(Data records)
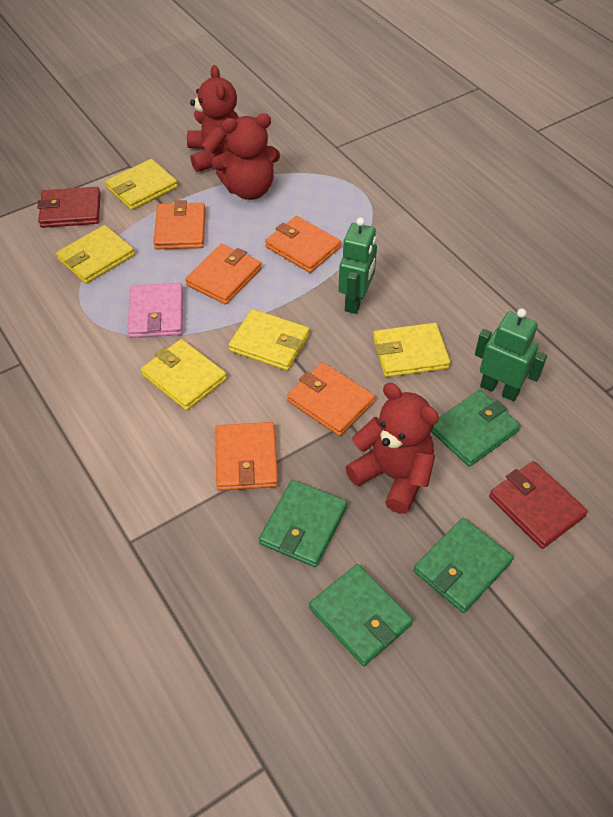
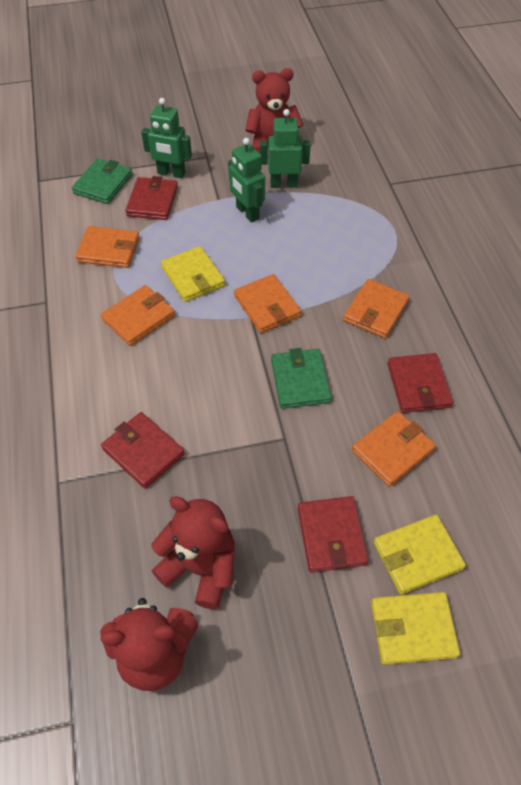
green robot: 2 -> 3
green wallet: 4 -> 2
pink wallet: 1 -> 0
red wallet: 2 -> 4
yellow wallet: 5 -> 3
(End Data records)
(Data records)
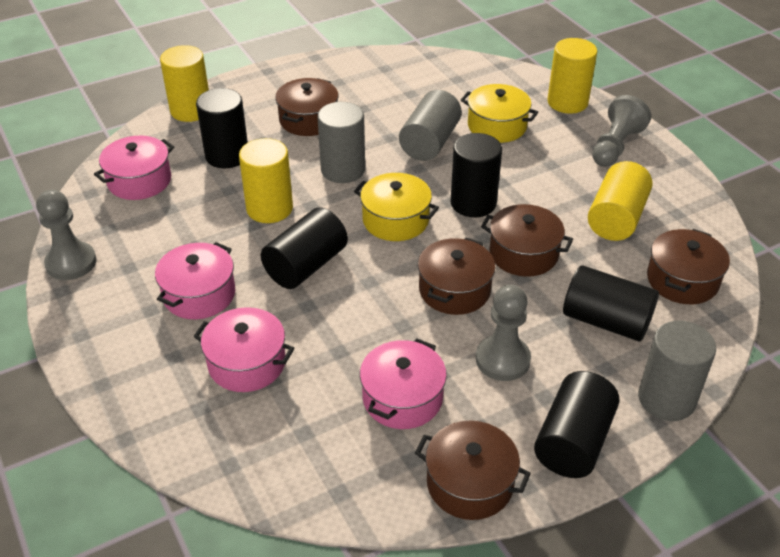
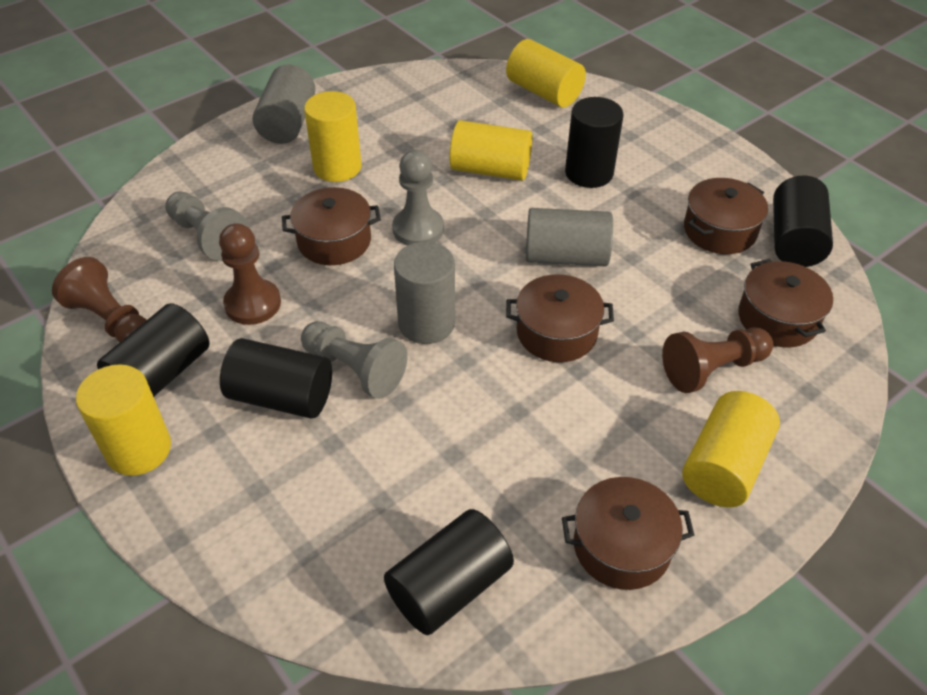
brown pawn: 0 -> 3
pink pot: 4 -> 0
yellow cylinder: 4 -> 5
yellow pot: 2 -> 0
(End Data records)
» **Aim of the task**
All lines above from the one with "green robot: 2 -> 3" to the one with "yellow wallet: 5 -> 3", inclusive, should be copied exactly, and no other lines.

» **Answer space**
green robot: 2 -> 3
green wallet: 4 -> 2
pink wallet: 1 -> 0
red wallet: 2 -> 4
yellow wallet: 5 -> 3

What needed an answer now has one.